How to complete this task:
Write out again, exactly, the lines below starting at the one with "J1 pin 1: AGND -> +15V" and ending at the one with "IC1 pin G2: none -> COM".

Records provided:
=== Begin Enclosure ===
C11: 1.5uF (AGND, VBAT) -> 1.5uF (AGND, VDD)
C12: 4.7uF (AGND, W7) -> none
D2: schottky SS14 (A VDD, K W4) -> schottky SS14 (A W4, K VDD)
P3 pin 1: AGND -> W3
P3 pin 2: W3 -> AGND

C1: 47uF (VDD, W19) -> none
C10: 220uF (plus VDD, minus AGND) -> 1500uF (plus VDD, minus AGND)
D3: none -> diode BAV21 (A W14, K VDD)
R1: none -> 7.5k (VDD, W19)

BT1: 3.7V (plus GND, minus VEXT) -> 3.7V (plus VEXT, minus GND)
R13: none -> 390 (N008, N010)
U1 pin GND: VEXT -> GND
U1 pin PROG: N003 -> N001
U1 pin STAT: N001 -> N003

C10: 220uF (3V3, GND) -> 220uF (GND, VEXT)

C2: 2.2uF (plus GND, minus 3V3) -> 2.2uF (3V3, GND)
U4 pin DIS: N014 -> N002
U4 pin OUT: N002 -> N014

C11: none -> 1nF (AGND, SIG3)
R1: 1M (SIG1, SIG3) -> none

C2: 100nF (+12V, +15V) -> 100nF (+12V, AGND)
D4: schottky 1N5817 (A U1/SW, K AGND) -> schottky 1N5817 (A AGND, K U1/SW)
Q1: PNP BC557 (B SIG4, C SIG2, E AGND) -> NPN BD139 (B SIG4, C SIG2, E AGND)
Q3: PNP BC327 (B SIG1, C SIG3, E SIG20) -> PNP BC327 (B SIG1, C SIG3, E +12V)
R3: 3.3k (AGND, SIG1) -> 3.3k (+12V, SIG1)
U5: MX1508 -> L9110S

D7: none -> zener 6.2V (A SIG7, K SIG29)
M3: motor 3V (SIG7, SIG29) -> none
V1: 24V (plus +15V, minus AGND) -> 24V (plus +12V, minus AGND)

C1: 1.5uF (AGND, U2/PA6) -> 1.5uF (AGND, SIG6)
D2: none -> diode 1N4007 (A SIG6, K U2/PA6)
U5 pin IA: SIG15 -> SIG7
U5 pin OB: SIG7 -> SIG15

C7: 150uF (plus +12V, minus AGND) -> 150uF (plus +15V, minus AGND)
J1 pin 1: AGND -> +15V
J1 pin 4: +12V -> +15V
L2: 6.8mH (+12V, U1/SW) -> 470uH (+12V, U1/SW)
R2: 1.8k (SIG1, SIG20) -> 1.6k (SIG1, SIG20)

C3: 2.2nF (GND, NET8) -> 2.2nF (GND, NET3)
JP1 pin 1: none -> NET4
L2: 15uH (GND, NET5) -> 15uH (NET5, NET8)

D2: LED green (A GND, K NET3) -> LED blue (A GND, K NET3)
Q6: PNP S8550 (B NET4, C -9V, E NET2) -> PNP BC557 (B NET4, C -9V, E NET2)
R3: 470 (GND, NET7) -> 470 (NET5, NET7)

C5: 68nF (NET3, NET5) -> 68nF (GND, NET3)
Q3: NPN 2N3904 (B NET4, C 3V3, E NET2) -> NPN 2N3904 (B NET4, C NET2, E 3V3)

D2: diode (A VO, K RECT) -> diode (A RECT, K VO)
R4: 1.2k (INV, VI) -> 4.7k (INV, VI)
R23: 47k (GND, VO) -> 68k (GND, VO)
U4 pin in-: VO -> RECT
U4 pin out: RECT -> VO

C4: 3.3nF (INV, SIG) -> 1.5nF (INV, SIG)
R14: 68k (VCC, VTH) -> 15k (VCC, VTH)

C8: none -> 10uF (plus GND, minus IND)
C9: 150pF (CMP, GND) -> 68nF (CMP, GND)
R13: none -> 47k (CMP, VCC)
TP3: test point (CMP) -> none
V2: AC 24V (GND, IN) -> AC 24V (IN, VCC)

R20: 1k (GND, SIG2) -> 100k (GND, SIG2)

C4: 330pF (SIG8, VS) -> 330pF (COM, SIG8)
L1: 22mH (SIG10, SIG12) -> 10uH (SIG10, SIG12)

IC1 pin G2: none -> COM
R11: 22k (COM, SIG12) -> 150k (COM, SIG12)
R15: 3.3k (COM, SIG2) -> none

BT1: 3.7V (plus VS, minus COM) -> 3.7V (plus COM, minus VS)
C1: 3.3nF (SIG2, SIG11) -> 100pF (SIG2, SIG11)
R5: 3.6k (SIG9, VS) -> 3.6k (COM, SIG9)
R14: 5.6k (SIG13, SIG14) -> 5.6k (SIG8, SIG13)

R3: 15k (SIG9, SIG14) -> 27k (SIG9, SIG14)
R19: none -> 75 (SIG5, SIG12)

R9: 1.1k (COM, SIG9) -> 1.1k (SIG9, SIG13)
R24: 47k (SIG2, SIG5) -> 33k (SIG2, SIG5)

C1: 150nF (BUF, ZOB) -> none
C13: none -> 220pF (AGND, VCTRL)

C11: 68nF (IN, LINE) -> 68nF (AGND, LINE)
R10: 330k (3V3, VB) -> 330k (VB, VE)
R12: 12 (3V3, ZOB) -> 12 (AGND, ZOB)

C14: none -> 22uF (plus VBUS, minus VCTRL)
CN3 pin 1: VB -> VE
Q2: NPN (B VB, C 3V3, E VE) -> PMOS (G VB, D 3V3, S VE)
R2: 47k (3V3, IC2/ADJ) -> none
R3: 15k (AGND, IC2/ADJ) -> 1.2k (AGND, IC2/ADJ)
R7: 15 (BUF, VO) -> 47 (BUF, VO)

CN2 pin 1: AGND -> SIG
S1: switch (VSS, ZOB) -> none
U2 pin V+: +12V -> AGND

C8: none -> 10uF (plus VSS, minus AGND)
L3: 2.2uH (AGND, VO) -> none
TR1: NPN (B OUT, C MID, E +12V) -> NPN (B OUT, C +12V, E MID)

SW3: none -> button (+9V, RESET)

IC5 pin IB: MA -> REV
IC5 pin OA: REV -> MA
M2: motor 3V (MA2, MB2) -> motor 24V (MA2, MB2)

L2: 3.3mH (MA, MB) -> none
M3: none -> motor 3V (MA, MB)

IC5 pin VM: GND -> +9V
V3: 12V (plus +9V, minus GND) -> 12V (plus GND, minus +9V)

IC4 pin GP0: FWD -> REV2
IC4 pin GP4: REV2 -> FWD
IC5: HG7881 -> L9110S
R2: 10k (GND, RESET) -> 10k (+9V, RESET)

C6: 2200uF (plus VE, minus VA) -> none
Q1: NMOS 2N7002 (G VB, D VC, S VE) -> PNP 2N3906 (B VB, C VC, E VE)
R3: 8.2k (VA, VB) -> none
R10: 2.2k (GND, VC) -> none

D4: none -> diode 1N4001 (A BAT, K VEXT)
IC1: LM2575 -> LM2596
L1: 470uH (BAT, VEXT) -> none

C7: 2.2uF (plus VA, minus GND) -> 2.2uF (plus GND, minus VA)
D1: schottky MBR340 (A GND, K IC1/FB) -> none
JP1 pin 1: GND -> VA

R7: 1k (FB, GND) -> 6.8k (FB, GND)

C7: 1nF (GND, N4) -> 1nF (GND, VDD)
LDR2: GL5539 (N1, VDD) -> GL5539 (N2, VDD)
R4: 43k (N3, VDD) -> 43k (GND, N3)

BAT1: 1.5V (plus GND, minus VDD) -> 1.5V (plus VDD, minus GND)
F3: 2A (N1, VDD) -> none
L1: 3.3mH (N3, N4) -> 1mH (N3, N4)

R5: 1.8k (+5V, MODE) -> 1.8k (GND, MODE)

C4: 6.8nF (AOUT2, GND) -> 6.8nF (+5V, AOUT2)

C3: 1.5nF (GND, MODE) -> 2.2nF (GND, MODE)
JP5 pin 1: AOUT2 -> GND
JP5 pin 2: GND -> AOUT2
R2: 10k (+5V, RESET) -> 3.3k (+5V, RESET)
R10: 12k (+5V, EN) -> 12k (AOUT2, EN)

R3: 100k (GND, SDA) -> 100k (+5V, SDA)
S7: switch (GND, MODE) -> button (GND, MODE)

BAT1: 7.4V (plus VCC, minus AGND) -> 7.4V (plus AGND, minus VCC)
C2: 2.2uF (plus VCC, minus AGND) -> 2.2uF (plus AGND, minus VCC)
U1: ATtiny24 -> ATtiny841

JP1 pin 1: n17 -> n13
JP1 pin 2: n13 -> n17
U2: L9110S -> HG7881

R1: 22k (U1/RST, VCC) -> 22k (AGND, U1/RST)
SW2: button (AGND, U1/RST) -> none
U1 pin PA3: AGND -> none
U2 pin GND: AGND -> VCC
=== End Enclosure ===
Output:
J1 pin 1: AGND -> +15V
J1 pin 4: +12V -> +15V
L2: 6.8mH (+12V, U1/SW) -> 470uH (+12V, U1/SW)
R2: 1.8k (SIG1, SIG20) -> 1.6k (SIG1, SIG20)

C3: 2.2nF (GND, NET8) -> 2.2nF (GND, NET3)
JP1 pin 1: none -> NET4
L2: 15uH (GND, NET5) -> 15uH (NET5, NET8)

D2: LED green (A GND, K NET3) -> LED blue (A GND, K NET3)
Q6: PNP S8550 (B NET4, C -9V, E NET2) -> PNP BC557 (B NET4, C -9V, E NET2)
R3: 470 (GND, NET7) -> 470 (NET5, NET7)

C5: 68nF (NET3, NET5) -> 68nF (GND, NET3)
Q3: NPN 2N3904 (B NET4, C 3V3, E NET2) -> NPN 2N3904 (B NET4, C NET2, E 3V3)

D2: diode (A VO, K RECT) -> diode (A RECT, K VO)
R4: 1.2k (INV, VI) -> 4.7k (INV, VI)
R23: 47k (GND, VO) -> 68k (GND, VO)
U4 pin in-: VO -> RECT
U4 pin out: RECT -> VO

C4: 3.3nF (INV, SIG) -> 1.5nF (INV, SIG)
R14: 68k (VCC, VTH) -> 15k (VCC, VTH)

C8: none -> 10uF (plus GND, minus IND)
C9: 150pF (CMP, GND) -> 68nF (CMP, GND)
R13: none -> 47k (CMP, VCC)
TP3: test point (CMP) -> none
V2: AC 24V (GND, IN) -> AC 24V (IN, VCC)

R20: 1k (GND, SIG2) -> 100k (GND, SIG2)

C4: 330pF (SIG8, VS) -> 330pF (COM, SIG8)
L1: 22mH (SIG10, SIG12) -> 10uH (SIG10, SIG12)

IC1 pin G2: none -> COM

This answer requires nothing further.